◆ Work required ◆
From the entries below, gather each line containing the word "rows".

◆ Data for analysis ◆
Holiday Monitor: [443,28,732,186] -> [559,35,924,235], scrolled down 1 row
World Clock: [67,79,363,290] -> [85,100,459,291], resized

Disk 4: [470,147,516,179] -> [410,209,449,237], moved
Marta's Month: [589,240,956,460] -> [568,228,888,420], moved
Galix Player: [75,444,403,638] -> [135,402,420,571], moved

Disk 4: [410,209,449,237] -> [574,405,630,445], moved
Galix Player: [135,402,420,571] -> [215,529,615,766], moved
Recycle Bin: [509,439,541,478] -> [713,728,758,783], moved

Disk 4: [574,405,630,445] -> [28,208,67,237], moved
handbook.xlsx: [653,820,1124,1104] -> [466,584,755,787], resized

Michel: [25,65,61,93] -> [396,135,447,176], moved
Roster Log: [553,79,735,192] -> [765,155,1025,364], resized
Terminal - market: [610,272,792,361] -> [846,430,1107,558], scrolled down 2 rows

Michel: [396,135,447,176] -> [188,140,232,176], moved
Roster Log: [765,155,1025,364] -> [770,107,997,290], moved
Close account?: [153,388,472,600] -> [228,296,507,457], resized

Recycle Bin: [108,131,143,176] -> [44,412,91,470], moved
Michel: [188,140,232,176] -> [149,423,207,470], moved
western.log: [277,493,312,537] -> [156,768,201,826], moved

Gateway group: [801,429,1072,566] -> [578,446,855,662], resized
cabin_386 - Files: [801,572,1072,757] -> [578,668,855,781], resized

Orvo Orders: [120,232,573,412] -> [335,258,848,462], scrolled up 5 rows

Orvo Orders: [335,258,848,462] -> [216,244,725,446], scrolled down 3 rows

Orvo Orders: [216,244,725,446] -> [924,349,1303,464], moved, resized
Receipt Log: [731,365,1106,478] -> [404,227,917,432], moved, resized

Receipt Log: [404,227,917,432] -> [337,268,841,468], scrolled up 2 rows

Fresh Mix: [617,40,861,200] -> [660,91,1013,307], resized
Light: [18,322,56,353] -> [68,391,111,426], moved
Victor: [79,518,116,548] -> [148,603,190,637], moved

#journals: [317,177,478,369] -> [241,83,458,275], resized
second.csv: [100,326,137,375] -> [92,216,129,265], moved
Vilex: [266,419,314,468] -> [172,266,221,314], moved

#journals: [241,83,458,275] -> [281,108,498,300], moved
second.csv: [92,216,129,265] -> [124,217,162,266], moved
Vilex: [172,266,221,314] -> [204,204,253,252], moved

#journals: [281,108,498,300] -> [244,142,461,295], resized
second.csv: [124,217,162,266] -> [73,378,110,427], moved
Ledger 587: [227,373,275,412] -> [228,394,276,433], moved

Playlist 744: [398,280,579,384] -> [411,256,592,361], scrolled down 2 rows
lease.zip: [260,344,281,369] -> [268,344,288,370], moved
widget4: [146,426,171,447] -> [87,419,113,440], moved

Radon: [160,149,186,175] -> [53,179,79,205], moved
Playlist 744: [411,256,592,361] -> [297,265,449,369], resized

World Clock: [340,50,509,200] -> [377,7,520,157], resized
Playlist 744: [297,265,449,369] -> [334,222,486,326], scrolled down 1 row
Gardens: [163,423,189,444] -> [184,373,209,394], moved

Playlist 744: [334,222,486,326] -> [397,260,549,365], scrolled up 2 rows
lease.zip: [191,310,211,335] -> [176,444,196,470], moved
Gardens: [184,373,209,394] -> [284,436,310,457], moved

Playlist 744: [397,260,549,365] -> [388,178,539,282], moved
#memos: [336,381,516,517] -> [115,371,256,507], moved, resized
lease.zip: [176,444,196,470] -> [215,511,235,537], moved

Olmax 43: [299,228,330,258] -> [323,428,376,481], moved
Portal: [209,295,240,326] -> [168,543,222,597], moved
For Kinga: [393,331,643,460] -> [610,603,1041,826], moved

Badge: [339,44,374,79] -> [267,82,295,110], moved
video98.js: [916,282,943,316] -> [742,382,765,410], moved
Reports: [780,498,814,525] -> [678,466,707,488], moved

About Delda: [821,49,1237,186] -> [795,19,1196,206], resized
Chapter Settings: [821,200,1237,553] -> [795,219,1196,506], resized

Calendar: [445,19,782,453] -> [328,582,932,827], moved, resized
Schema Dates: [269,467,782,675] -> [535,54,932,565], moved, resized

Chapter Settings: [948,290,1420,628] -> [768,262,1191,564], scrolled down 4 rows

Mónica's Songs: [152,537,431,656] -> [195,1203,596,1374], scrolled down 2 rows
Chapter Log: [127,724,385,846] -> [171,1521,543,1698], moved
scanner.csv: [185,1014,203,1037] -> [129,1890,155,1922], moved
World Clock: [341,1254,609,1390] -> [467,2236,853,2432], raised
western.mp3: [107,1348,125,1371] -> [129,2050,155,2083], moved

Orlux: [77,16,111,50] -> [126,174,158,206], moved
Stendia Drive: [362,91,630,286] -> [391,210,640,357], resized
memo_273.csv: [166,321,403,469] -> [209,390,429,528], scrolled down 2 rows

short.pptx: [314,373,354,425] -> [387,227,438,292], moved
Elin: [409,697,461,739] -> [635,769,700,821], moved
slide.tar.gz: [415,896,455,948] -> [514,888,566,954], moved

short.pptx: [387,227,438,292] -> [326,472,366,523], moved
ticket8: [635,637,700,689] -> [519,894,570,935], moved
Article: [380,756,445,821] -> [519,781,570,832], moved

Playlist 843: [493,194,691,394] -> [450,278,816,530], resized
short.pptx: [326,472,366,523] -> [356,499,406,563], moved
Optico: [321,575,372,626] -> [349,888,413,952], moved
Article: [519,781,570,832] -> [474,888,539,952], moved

◆ Result ◆
Terminal - market: [610,272,792,361] -> [846,430,1107,558], scrolled down 2 rows
Orvo Orders: [120,232,573,412] -> [335,258,848,462], scrolled up 5 rows
Orvo Orders: [335,258,848,462] -> [216,244,725,446], scrolled down 3 rows
Receipt Log: [404,227,917,432] -> [337,268,841,468], scrolled up 2 rows
Playlist 744: [398,280,579,384] -> [411,256,592,361], scrolled down 2 rows
Playlist 744: [334,222,486,326] -> [397,260,549,365], scrolled up 2 rows
Chapter Settings: [948,290,1420,628] -> [768,262,1191,564], scrolled down 4 rows
Mónica's Songs: [152,537,431,656] -> [195,1203,596,1374], scrolled down 2 rows
memo_273.csv: [166,321,403,469] -> [209,390,429,528], scrolled down 2 rows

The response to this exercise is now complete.